--- DATA LISTING ---
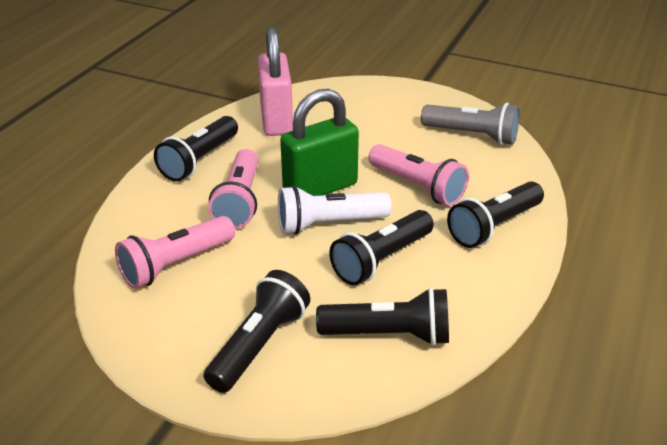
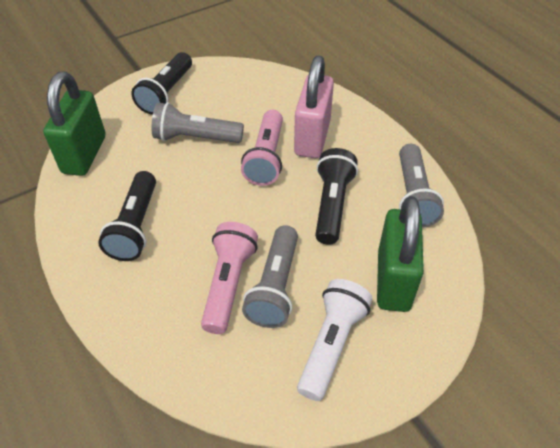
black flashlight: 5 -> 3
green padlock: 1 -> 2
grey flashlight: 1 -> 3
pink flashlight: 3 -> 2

--

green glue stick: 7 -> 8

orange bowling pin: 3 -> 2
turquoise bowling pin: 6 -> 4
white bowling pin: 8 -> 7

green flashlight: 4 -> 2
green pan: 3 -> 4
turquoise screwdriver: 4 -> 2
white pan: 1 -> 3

--- PROBLEM STATEMENT ---
Each line above from the one with "green pan: 3 -> 4" up to and including the one with "white pan: 1 -> 3" must be set down exactly, and no line outside that span may appear.

--- RESULT BELOW ---
green pan: 3 -> 4
turquoise screwdriver: 4 -> 2
white pan: 1 -> 3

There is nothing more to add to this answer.